### Data extract

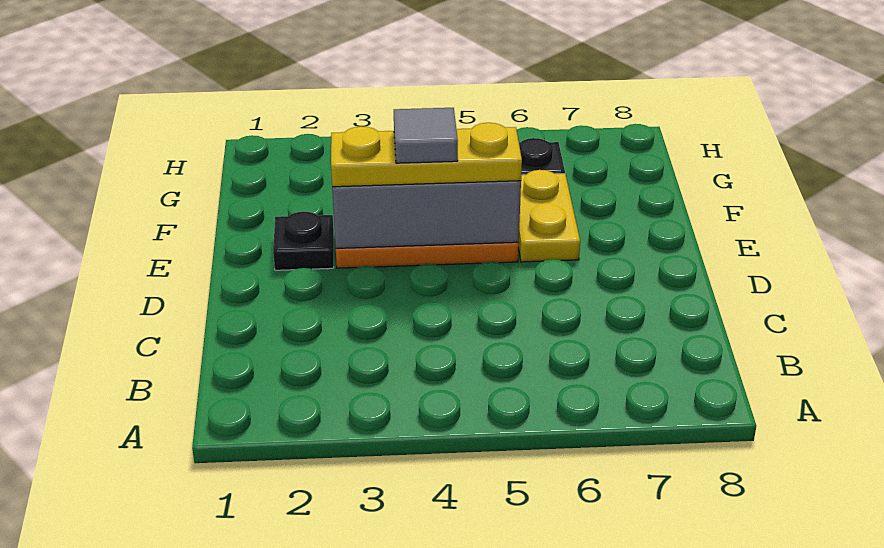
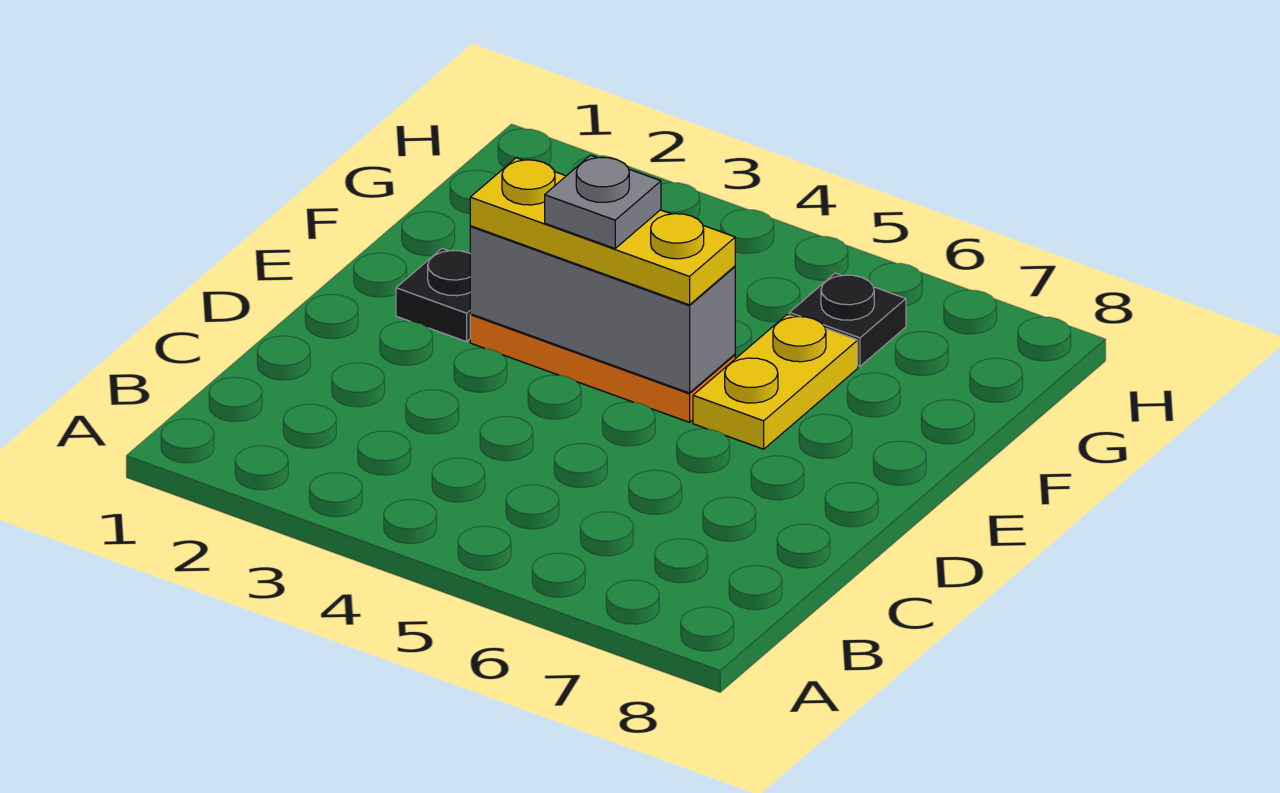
grey tile E4 level 4 -> grey plate E4 level 4

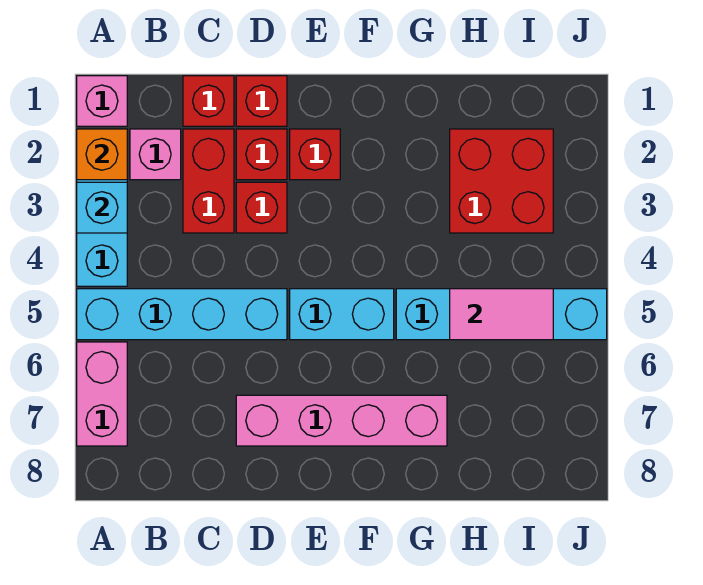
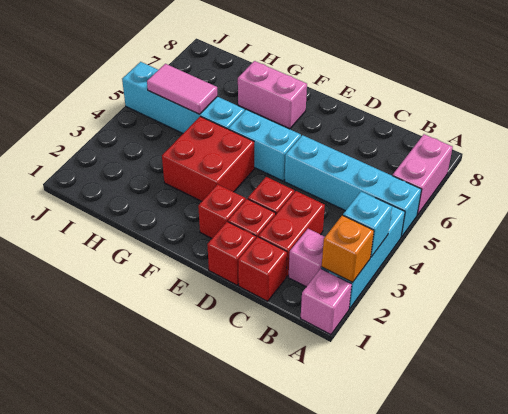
pink brick D7:G7 level 1 -> pink brick F7:G7 level 1
red brick H2:I3 level 1 -> red brick F3:G4 level 1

### What you will do
Find and show each line of the listing with the word "brick".

### Answer box
pink brick D7:G7 level 1 -> pink brick F7:G7 level 1
red brick H2:I3 level 1 -> red brick F3:G4 level 1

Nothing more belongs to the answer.